◆ What needs to be done: Would you output the entries below only from the line containing "DRIVER2 pin IN1: B7 -> A5" through the line containing "IMU pin GND: 3V3 -> GND", exactly as they stand and with both ends included?

[Items listed in a dataset]
......

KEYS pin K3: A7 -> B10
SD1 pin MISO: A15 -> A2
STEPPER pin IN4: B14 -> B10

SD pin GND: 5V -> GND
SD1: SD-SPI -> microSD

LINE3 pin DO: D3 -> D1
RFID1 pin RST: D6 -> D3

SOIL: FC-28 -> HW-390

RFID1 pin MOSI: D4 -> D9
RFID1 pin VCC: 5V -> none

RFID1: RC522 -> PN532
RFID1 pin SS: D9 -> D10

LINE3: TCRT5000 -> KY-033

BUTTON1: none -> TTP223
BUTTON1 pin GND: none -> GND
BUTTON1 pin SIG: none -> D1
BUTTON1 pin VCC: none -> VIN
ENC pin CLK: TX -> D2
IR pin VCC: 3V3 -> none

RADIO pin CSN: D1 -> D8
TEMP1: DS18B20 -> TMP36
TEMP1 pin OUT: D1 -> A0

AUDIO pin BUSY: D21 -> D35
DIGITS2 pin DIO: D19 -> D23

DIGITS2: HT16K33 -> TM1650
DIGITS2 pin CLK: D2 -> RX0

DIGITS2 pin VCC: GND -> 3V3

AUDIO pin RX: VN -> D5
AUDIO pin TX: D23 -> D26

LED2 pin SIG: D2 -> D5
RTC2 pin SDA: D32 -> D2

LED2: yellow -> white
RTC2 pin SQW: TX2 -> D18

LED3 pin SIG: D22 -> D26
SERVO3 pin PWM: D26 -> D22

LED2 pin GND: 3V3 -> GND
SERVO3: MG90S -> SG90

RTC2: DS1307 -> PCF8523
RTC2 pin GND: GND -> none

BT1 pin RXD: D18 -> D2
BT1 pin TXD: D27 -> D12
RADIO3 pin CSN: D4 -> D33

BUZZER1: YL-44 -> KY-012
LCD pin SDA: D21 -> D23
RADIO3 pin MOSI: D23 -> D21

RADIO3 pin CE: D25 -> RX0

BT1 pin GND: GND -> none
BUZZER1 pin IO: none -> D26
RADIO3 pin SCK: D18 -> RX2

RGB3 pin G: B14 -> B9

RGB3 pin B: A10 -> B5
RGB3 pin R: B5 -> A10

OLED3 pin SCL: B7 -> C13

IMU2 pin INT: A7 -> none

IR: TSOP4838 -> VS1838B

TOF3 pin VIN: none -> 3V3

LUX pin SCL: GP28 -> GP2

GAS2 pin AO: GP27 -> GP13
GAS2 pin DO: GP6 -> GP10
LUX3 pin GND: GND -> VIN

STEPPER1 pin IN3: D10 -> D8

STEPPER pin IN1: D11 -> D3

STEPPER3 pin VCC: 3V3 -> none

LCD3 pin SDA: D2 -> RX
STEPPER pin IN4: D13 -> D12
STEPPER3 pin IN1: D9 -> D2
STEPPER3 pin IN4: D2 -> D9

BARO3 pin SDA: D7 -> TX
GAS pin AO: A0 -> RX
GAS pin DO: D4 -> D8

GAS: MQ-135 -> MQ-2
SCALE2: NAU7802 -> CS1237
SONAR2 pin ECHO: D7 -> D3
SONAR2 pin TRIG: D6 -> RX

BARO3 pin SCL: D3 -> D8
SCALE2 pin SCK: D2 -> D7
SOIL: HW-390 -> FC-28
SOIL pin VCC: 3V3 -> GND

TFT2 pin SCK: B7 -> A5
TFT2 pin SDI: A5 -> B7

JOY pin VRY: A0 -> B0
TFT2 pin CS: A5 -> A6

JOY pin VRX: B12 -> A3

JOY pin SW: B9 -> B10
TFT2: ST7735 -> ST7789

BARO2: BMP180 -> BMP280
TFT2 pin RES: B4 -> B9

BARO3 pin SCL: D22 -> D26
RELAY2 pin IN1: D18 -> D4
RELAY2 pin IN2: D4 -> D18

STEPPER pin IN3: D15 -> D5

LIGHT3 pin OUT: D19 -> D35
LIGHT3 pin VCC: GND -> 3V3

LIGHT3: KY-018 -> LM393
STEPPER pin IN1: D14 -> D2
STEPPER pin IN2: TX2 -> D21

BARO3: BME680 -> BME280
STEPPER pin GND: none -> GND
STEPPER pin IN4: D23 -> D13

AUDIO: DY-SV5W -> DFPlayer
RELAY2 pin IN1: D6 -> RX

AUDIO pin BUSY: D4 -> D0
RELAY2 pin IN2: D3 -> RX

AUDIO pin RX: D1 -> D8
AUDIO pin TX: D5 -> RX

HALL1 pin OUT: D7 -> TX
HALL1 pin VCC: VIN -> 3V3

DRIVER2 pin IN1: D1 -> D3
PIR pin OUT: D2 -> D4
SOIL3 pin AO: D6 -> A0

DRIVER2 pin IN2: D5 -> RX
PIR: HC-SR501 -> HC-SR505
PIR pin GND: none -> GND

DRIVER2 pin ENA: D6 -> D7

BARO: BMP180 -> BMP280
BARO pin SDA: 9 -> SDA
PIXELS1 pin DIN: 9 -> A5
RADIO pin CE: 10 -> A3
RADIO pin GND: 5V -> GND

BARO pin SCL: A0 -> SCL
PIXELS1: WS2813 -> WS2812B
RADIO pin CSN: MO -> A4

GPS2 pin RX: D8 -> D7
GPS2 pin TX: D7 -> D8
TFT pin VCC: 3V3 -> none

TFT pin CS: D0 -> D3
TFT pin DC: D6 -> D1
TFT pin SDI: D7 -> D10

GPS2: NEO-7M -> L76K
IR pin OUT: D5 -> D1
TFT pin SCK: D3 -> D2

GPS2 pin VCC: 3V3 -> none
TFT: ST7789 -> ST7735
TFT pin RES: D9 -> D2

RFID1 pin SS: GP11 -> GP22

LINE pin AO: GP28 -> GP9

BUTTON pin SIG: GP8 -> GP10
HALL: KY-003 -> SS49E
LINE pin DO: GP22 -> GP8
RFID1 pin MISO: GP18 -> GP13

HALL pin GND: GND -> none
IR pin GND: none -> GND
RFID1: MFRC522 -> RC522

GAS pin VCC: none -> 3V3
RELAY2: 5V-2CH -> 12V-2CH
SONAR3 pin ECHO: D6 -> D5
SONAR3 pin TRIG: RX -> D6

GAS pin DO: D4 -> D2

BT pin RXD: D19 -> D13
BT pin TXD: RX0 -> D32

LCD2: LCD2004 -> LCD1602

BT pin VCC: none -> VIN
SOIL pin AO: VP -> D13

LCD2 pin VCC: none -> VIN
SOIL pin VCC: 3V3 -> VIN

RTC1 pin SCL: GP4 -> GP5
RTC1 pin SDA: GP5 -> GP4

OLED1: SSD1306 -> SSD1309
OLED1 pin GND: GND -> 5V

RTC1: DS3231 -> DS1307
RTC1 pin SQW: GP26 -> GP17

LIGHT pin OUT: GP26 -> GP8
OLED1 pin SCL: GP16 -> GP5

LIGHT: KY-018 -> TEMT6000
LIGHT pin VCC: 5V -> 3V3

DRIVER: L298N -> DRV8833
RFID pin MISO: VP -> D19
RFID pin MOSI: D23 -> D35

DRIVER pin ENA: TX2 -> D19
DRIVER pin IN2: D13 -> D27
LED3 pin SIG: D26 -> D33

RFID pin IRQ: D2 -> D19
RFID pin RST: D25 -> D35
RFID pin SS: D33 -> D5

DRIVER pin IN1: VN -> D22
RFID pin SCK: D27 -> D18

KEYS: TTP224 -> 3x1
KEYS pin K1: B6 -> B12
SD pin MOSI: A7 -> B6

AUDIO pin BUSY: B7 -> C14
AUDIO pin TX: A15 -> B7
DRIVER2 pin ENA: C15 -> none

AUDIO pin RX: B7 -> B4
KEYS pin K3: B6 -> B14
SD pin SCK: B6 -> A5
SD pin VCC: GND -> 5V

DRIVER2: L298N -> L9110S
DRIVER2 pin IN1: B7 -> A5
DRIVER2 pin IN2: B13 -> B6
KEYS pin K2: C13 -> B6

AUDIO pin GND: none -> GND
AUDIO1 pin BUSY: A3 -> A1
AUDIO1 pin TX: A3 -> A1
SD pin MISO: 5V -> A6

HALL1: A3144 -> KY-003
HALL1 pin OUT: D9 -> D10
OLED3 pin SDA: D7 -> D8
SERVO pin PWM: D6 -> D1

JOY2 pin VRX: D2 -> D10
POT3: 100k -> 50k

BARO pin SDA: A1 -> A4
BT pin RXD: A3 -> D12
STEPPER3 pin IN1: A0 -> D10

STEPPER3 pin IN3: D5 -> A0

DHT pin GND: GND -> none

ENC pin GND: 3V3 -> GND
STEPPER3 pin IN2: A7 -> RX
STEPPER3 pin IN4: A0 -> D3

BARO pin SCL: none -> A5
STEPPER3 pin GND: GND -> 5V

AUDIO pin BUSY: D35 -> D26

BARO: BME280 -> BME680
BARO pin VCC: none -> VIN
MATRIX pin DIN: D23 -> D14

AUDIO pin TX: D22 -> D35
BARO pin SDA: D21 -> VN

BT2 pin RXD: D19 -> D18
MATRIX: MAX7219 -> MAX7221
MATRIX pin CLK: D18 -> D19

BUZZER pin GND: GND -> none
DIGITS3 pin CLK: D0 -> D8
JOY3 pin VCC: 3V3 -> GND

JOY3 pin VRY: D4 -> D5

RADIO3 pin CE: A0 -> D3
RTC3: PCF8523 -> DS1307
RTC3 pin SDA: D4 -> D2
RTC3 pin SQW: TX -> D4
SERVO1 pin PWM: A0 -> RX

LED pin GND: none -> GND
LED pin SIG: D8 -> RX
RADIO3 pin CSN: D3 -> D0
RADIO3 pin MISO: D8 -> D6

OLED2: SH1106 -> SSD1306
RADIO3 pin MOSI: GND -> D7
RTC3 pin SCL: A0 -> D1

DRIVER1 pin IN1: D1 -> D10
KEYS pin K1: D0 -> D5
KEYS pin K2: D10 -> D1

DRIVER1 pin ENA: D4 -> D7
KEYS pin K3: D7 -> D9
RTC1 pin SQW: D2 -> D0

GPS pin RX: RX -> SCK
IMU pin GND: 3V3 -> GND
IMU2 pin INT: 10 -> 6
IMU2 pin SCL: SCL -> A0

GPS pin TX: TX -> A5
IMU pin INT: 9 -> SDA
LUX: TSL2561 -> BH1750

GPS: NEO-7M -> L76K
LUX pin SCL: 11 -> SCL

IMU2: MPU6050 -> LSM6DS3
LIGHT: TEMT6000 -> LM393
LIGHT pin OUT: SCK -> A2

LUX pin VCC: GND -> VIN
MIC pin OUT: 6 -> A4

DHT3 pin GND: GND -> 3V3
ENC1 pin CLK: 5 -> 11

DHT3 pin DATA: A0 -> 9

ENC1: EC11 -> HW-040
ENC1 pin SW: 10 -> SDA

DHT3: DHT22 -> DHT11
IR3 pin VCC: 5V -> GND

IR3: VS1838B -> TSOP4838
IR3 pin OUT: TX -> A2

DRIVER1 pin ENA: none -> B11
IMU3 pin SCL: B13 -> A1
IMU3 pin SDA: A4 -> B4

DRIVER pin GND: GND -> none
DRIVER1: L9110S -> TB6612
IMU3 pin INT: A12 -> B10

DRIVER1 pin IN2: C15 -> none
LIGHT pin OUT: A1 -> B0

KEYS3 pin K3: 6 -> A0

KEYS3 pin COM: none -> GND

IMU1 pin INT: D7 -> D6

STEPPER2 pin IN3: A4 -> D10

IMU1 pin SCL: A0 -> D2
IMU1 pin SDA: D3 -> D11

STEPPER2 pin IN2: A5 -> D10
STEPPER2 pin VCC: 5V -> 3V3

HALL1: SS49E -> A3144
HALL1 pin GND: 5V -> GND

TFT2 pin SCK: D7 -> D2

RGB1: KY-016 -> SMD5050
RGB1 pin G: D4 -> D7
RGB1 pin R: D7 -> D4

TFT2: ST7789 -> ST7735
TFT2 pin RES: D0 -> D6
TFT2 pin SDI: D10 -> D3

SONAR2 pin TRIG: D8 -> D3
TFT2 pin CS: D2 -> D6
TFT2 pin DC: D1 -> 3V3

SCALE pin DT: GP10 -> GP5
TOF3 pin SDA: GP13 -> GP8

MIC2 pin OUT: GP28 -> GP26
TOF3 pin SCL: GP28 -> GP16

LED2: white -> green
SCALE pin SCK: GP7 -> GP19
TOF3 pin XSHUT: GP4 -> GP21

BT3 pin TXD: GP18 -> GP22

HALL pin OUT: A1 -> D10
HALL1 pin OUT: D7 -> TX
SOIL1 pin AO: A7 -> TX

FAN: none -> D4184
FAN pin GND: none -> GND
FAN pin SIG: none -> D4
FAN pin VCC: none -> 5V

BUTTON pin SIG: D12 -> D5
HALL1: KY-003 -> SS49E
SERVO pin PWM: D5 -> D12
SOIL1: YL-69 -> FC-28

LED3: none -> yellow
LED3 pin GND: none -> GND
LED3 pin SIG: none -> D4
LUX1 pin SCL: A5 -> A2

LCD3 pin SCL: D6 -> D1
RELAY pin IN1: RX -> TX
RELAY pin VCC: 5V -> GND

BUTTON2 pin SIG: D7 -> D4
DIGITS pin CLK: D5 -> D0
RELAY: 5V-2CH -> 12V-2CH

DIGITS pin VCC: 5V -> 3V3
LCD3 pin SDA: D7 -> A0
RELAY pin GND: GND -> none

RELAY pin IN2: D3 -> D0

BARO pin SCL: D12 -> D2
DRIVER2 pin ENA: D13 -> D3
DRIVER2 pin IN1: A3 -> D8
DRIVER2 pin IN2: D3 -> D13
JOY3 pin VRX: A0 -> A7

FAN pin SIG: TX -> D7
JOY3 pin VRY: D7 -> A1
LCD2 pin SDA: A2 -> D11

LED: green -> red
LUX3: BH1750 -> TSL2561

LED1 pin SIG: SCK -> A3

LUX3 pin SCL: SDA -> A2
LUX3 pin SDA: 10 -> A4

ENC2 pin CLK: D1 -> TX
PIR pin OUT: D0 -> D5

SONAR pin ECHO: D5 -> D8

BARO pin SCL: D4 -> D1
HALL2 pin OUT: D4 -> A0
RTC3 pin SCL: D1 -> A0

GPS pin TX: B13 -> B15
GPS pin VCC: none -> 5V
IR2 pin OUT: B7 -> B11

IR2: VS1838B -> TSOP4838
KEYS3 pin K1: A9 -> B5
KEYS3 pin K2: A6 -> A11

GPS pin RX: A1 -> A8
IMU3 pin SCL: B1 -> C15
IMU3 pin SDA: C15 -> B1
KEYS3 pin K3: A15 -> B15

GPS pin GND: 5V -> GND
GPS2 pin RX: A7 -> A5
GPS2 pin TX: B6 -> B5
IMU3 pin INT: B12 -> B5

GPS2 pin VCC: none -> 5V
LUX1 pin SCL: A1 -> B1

......

◆ Exercise answer:
DRIVER2 pin IN1: B7 -> A5
DRIVER2 pin IN2: B13 -> B6
KEYS pin K2: C13 -> B6

AUDIO pin GND: none -> GND
AUDIO1 pin BUSY: A3 -> A1
AUDIO1 pin TX: A3 -> A1
SD pin MISO: 5V -> A6

HALL1: A3144 -> KY-003
HALL1 pin OUT: D9 -> D10
OLED3 pin SDA: D7 -> D8
SERVO pin PWM: D6 -> D1

JOY2 pin VRX: D2 -> D10
POT3: 100k -> 50k

BARO pin SDA: A1 -> A4
BT pin RXD: A3 -> D12
STEPPER3 pin IN1: A0 -> D10

STEPPER3 pin IN3: D5 -> A0

DHT pin GND: GND -> none

ENC pin GND: 3V3 -> GND
STEPPER3 pin IN2: A7 -> RX
STEPPER3 pin IN4: A0 -> D3

BARO pin SCL: none -> A5
STEPPER3 pin GND: GND -> 5V

AUDIO pin BUSY: D35 -> D26

BARO: BME280 -> BME680
BARO pin VCC: none -> VIN
MATRIX pin DIN: D23 -> D14

AUDIO pin TX: D22 -> D35
BARO pin SDA: D21 -> VN

BT2 pin RXD: D19 -> D18
MATRIX: MAX7219 -> MAX7221
MATRIX pin CLK: D18 -> D19

BUZZER pin GND: GND -> none
DIGITS3 pin CLK: D0 -> D8
JOY3 pin VCC: 3V3 -> GND

JOY3 pin VRY: D4 -> D5

RADIO3 pin CE: A0 -> D3
RTC3: PCF8523 -> DS1307
RTC3 pin SDA: D4 -> D2
RTC3 pin SQW: TX -> D4
SERVO1 pin PWM: A0 -> RX

LED pin GND: none -> GND
LED pin SIG: D8 -> RX
RADIO3 pin CSN: D3 -> D0
RADIO3 pin MISO: D8 -> D6

OLED2: SH1106 -> SSD1306
RADIO3 pin MOSI: GND -> D7
RTC3 pin SCL: A0 -> D1

DRIVER1 pin IN1: D1 -> D10
KEYS pin K1: D0 -> D5
KEYS pin K2: D10 -> D1

DRIVER1 pin ENA: D4 -> D7
KEYS pin K3: D7 -> D9
RTC1 pin SQW: D2 -> D0

GPS pin RX: RX -> SCK
IMU pin GND: 3V3 -> GND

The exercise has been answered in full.